━━━ Data supplied ━━━
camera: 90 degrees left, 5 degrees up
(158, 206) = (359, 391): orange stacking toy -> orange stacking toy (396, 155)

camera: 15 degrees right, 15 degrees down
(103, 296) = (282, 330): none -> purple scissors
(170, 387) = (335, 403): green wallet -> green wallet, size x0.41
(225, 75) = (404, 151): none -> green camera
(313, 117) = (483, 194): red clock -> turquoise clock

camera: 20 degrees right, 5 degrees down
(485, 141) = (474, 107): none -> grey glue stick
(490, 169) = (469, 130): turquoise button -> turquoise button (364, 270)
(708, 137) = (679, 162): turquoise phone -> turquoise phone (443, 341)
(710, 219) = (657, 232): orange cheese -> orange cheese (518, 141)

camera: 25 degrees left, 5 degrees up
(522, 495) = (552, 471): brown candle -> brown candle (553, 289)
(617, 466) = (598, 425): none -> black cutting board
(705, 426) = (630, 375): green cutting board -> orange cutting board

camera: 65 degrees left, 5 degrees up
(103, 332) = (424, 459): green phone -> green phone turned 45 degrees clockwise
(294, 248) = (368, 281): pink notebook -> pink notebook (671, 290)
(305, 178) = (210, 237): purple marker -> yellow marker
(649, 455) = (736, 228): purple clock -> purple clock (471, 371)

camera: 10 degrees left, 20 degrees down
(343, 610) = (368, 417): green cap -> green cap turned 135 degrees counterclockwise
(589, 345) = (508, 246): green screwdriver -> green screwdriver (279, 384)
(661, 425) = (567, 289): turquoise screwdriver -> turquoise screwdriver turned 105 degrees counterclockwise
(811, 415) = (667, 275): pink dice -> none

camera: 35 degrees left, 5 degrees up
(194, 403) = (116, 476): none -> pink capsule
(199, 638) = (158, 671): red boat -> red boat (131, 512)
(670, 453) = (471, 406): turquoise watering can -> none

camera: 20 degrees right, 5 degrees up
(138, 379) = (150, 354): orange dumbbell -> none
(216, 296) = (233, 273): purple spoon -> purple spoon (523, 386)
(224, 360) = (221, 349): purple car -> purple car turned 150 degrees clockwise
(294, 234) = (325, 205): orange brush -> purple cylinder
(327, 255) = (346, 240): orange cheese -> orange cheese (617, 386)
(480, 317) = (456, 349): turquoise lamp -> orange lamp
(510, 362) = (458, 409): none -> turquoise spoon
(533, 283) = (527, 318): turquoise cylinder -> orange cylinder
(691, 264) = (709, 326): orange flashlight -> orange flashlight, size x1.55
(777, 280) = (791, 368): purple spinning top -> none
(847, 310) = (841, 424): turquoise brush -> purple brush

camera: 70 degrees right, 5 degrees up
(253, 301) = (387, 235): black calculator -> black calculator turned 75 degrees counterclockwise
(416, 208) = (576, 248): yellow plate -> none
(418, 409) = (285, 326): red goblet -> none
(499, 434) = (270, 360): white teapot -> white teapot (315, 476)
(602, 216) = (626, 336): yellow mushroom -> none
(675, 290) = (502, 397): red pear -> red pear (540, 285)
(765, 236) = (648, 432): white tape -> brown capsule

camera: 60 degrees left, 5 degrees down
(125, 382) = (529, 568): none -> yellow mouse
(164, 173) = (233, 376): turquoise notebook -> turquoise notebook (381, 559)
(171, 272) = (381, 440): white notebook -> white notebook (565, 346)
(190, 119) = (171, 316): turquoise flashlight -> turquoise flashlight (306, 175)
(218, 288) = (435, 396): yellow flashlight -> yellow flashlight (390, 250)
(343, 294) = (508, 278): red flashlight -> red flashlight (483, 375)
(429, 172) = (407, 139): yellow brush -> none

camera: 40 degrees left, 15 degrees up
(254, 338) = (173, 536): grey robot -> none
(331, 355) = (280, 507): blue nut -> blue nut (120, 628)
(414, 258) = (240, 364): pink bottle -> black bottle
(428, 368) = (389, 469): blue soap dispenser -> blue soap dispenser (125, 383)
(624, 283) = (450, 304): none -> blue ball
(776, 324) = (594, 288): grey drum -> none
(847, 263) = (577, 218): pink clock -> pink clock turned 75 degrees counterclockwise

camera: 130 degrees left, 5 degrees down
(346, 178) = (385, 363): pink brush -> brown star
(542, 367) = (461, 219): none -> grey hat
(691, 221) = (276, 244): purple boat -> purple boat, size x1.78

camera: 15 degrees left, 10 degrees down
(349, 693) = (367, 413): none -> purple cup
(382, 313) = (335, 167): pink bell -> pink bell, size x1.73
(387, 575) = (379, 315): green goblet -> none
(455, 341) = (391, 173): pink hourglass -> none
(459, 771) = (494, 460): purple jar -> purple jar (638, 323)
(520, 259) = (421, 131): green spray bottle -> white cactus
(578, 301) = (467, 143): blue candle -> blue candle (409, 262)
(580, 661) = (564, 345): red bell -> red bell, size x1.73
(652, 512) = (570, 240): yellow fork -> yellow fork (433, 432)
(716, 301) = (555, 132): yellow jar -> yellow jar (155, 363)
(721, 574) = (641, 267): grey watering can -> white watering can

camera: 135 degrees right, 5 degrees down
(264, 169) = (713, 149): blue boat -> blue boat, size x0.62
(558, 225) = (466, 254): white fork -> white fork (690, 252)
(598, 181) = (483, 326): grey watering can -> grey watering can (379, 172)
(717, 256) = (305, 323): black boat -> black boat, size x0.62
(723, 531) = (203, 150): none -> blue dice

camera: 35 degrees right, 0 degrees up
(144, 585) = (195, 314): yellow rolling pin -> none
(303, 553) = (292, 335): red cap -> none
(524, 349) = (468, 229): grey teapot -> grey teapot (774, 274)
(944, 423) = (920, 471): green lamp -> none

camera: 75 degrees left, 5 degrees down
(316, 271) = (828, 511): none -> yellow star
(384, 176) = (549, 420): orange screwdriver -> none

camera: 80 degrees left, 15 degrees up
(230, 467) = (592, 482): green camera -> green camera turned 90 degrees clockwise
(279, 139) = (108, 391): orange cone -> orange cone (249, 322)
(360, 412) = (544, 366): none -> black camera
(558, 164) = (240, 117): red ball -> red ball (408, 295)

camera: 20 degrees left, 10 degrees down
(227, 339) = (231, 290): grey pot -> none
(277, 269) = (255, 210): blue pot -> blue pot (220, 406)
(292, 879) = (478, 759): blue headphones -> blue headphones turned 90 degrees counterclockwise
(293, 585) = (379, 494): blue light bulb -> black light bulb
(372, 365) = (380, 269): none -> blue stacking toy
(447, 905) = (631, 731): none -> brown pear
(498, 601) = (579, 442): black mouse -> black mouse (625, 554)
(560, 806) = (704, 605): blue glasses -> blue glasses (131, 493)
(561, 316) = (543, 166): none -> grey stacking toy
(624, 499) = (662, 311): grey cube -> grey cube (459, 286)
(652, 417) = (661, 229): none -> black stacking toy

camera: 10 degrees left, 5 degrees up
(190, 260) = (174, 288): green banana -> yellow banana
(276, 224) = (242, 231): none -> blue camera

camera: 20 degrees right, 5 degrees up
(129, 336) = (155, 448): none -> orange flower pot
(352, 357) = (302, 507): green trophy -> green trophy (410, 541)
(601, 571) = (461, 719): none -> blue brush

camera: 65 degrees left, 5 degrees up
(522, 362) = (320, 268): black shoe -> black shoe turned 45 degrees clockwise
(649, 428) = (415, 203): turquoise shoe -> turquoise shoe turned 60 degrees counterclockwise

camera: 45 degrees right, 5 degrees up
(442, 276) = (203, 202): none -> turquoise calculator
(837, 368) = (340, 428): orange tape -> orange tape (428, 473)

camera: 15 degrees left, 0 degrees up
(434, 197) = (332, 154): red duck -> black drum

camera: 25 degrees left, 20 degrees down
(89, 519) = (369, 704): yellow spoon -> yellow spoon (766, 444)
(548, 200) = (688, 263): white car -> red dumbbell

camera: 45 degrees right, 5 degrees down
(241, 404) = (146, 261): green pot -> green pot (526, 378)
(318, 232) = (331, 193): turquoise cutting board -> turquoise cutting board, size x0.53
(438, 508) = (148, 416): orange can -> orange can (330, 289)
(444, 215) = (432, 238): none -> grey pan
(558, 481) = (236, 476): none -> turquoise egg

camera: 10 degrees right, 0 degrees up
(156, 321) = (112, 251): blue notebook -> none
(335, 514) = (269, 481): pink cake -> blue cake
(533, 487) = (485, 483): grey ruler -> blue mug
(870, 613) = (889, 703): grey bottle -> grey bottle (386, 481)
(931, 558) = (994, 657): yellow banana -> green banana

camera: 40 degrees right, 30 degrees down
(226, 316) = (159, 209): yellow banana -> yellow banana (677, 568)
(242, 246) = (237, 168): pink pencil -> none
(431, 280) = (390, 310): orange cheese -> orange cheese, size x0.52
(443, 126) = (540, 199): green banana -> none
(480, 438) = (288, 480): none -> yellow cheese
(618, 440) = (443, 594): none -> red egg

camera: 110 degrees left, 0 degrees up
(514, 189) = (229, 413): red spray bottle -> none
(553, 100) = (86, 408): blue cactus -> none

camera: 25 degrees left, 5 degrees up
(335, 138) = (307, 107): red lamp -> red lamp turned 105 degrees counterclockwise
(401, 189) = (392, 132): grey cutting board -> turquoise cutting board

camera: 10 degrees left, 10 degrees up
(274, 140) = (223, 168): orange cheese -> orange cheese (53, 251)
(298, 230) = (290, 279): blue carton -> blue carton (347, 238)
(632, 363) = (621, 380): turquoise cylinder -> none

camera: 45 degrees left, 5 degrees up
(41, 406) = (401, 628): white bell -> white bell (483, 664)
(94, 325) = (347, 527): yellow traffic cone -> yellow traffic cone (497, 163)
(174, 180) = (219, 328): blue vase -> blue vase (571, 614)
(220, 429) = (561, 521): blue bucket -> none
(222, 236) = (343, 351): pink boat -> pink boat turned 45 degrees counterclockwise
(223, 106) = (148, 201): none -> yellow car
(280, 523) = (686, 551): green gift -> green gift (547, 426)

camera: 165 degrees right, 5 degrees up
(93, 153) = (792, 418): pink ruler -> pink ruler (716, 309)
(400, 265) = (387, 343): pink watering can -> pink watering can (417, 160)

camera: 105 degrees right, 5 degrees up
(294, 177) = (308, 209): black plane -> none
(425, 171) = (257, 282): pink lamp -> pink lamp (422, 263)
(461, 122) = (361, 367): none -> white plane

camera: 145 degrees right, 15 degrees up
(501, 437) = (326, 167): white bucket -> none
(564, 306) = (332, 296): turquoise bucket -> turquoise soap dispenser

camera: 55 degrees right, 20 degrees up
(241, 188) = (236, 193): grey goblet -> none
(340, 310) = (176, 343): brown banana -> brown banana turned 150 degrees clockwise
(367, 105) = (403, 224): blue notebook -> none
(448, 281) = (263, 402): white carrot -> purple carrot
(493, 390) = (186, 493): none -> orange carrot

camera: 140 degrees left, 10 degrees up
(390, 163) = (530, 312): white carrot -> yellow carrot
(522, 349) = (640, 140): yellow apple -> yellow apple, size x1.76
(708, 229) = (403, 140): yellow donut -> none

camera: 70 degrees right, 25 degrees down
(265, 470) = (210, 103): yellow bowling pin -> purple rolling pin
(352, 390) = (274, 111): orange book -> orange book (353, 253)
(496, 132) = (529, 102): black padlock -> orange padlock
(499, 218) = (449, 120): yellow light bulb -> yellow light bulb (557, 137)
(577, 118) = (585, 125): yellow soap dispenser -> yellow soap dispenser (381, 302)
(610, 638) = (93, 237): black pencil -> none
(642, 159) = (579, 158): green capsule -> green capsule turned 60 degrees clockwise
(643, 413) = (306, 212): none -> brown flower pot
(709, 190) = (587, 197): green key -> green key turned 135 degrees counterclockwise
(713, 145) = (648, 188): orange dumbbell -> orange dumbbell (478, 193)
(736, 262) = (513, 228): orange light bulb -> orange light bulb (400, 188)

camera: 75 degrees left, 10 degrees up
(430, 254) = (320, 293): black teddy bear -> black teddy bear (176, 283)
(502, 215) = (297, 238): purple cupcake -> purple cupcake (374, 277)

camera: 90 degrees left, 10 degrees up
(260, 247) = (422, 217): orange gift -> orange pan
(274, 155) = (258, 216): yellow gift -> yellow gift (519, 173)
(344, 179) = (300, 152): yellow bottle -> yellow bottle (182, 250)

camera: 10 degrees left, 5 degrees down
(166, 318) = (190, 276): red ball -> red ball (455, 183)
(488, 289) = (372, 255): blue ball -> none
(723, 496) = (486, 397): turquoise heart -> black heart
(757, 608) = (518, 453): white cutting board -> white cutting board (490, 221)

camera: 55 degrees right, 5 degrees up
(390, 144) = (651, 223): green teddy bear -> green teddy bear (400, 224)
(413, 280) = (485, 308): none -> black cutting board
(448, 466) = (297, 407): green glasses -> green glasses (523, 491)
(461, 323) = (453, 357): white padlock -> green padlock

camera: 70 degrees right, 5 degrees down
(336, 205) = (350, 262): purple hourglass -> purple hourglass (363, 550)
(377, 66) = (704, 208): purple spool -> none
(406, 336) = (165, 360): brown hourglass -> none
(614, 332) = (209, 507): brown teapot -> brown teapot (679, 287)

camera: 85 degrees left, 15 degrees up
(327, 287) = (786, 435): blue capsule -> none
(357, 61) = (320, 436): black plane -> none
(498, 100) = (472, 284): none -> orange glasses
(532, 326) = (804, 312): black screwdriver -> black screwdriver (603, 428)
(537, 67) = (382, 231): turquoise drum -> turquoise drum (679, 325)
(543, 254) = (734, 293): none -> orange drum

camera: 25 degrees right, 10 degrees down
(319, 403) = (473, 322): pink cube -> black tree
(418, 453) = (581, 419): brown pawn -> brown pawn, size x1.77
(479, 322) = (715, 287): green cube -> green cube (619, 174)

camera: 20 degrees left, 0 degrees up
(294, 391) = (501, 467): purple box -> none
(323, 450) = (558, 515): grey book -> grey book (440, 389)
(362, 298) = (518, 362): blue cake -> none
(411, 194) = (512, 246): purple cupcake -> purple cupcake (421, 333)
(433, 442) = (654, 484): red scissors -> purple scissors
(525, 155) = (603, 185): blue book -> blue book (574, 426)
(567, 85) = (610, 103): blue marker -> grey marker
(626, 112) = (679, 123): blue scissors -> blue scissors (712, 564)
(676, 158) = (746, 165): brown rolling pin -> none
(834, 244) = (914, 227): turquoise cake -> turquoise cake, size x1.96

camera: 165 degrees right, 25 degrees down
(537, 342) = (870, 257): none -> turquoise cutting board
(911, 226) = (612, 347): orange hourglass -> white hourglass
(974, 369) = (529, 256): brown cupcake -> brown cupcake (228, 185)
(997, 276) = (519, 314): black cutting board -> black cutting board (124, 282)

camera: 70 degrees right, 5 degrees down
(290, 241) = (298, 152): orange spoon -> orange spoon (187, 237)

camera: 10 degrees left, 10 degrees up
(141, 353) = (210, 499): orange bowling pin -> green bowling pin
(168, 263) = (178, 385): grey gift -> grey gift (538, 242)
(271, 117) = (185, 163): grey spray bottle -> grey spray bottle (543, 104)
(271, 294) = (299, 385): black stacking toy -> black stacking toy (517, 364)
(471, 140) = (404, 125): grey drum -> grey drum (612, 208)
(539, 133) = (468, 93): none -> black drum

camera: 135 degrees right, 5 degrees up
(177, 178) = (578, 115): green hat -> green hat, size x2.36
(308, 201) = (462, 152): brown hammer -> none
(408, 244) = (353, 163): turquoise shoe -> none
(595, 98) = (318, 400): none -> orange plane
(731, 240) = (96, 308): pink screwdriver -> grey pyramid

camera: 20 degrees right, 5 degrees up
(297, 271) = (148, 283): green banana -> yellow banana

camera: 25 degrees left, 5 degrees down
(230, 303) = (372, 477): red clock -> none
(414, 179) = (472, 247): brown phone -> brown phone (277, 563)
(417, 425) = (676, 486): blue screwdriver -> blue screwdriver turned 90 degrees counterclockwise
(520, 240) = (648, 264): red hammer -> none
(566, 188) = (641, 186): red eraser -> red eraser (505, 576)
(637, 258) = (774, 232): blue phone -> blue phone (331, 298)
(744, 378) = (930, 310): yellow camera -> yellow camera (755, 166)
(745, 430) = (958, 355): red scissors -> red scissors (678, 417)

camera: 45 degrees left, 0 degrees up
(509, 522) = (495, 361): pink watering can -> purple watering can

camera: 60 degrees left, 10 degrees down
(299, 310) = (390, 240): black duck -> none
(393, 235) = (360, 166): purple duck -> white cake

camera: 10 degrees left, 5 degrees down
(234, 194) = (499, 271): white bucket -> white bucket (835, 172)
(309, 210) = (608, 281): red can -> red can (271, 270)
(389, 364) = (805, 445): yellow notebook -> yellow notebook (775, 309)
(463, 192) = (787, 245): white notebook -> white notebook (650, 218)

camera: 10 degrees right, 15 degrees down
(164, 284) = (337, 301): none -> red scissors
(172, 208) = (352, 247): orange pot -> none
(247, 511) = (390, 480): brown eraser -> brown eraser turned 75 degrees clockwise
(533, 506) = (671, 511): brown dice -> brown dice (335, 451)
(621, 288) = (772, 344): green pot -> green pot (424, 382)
━━━
What you have to do: Please say how many lines in the records above contain the word "flashlight", giving the number alone.

Response to the exercise: 4